* _WHAT YOU ARE ASKED TO DO_
Return all lines below containing the word "lámpara".

* _DATASET RECORDS_
--------------------------------------------------

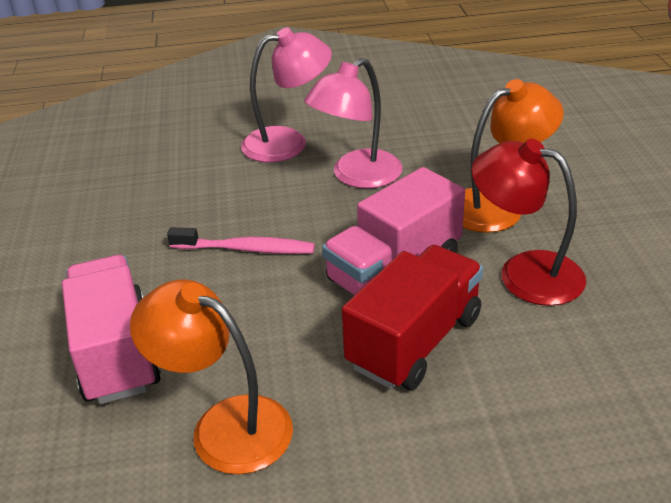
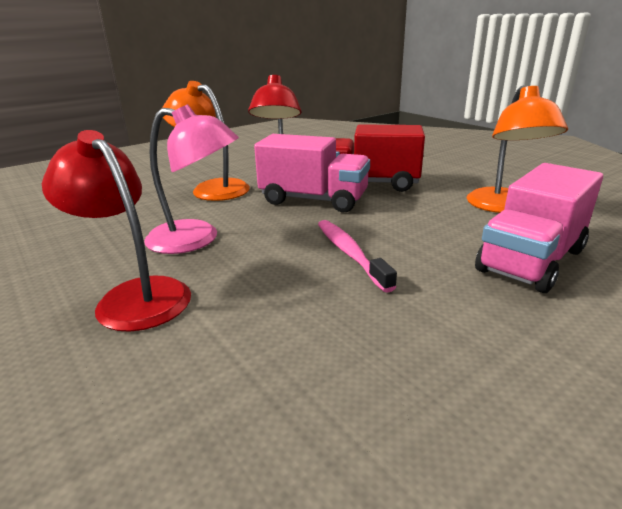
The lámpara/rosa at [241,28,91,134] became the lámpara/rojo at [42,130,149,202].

--------------------------------------------------

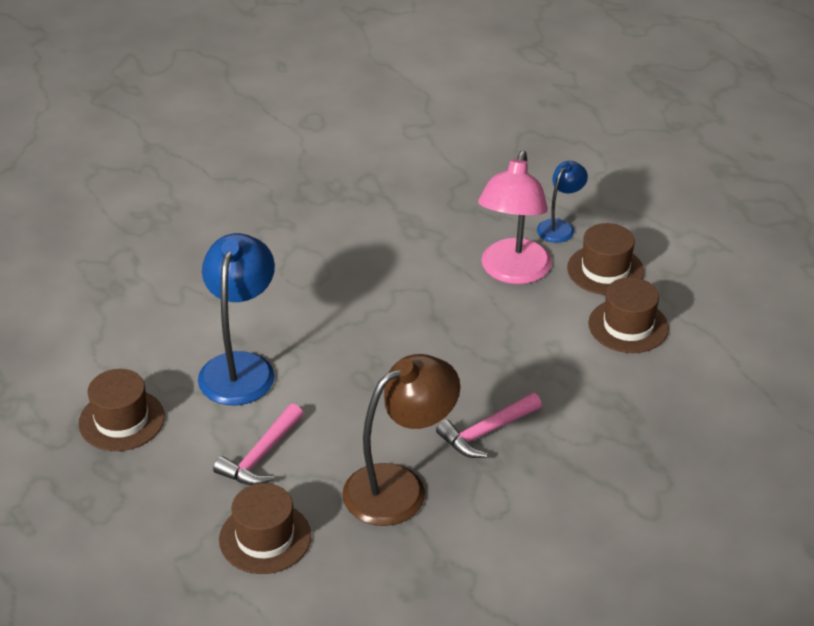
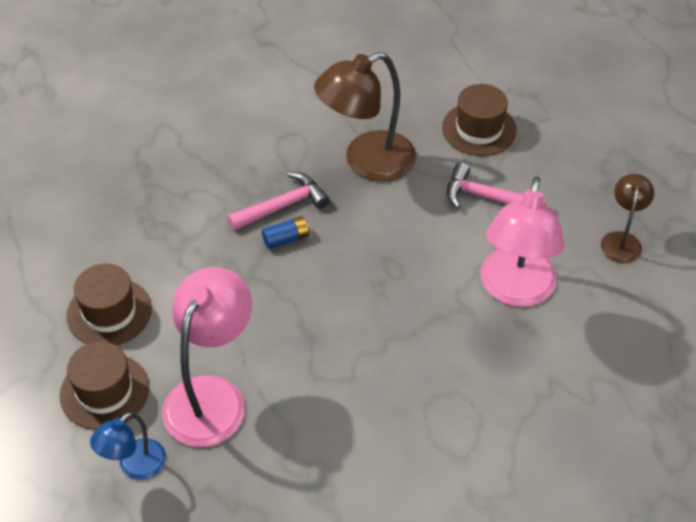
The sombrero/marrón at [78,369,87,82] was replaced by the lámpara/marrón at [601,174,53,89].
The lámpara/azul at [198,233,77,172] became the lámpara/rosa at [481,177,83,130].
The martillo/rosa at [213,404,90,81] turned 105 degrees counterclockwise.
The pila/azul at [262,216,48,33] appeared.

--------------------------------------------------

* _SOLUTION FOR THIS EXERCISE_
The lámpara/rosa at [241,28,91,134] became the lámpara/rojo at [42,130,149,202].
The sombrero/marrón at [78,369,87,82] was replaced by the lámpara/marrón at [601,174,53,89].
The lámpara/azul at [198,233,77,172] became the lámpara/rosa at [481,177,83,130].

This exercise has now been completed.